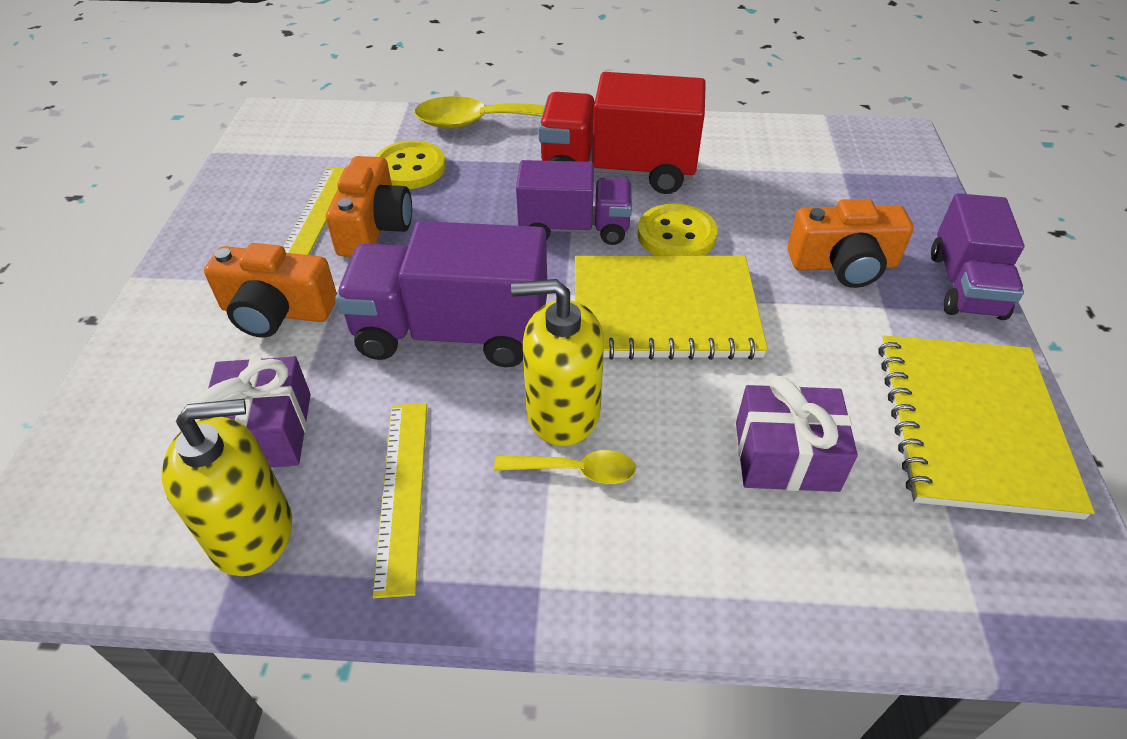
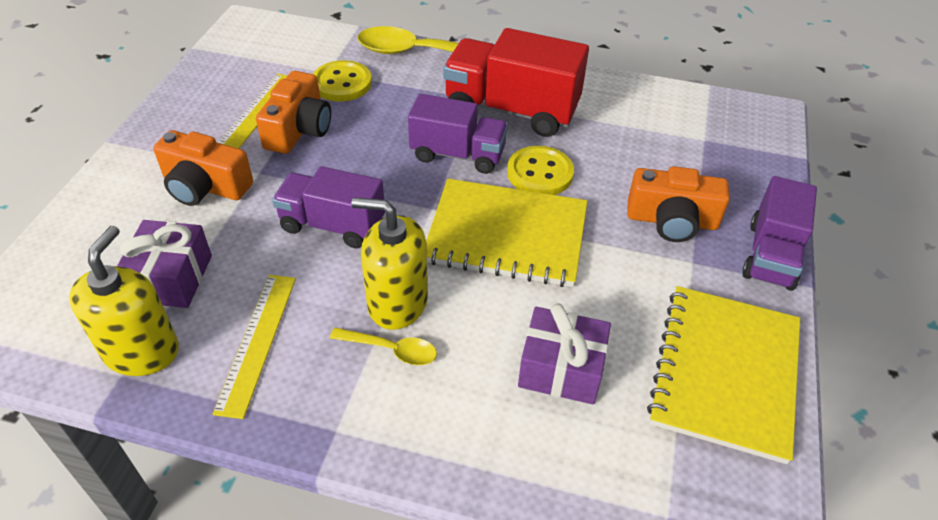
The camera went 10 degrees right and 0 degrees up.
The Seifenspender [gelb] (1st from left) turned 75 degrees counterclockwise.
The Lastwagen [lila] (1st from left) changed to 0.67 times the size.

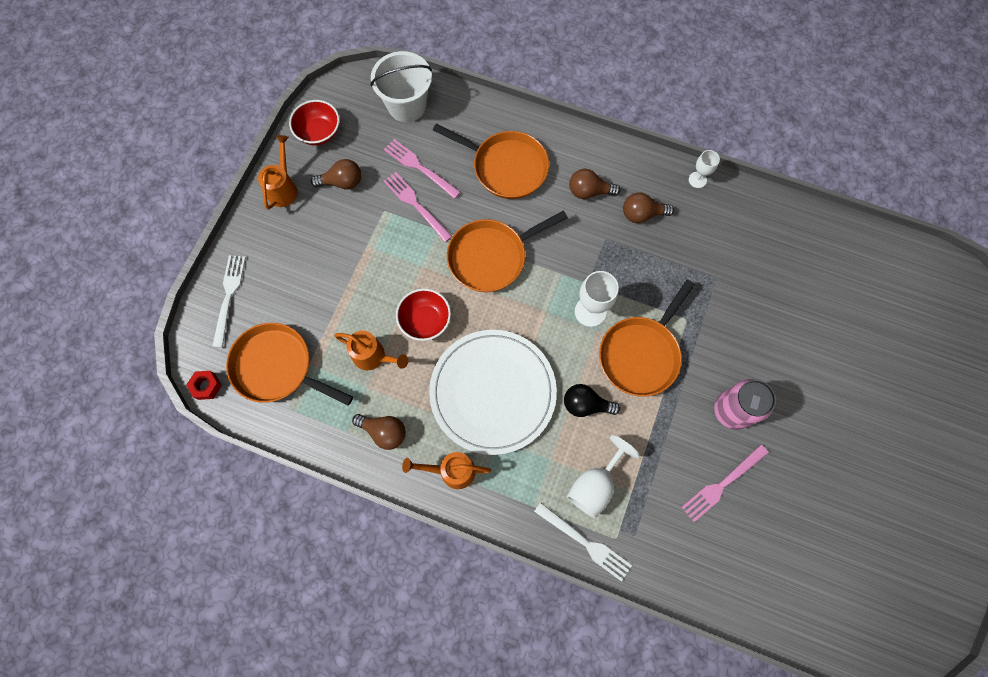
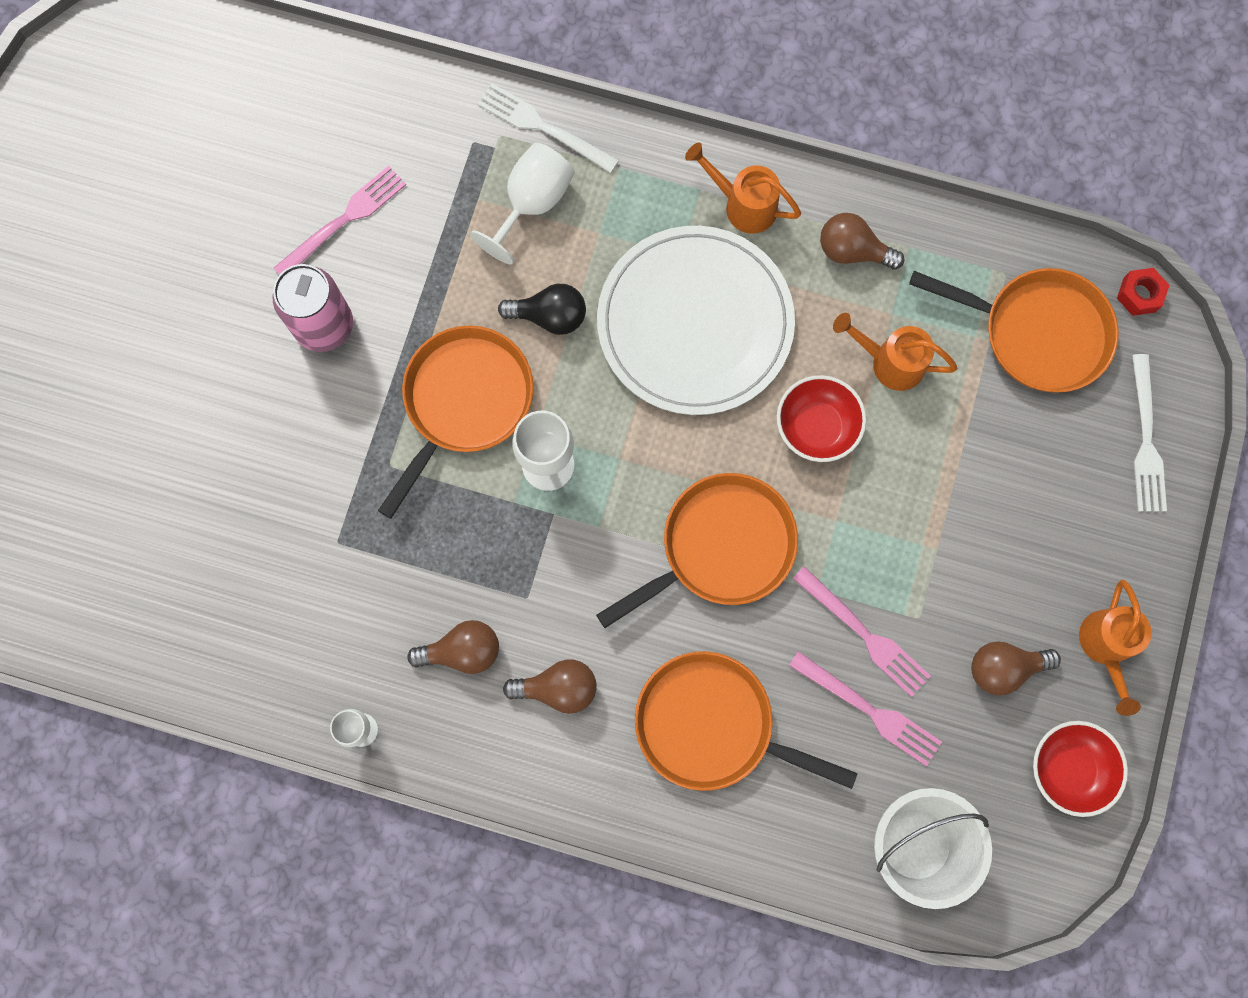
The camera went 175 degrees right and 5 degrees up.
The Gießkanne [orange] (3rd from left in the first image) turned 150 degrees counterclockwise.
__________________________________________________
### PROBLEM DESCRIPTION:
Return the listing above in full and unaltered. Keep the pictures out.

### EXERCISE OUTPUT:
The camera went 10 degrees right and 0 degrees up.
The Seifenspender [gelb] (1st from left) turned 75 degrees counterclockwise.
The Lastwagen [lila] (1st from left) changed to 0.67 times the size.

The camera went 175 degrees right and 5 degrees up.
The Gießkanne [orange] (3rd from left in the first image) turned 150 degrees counterclockwise.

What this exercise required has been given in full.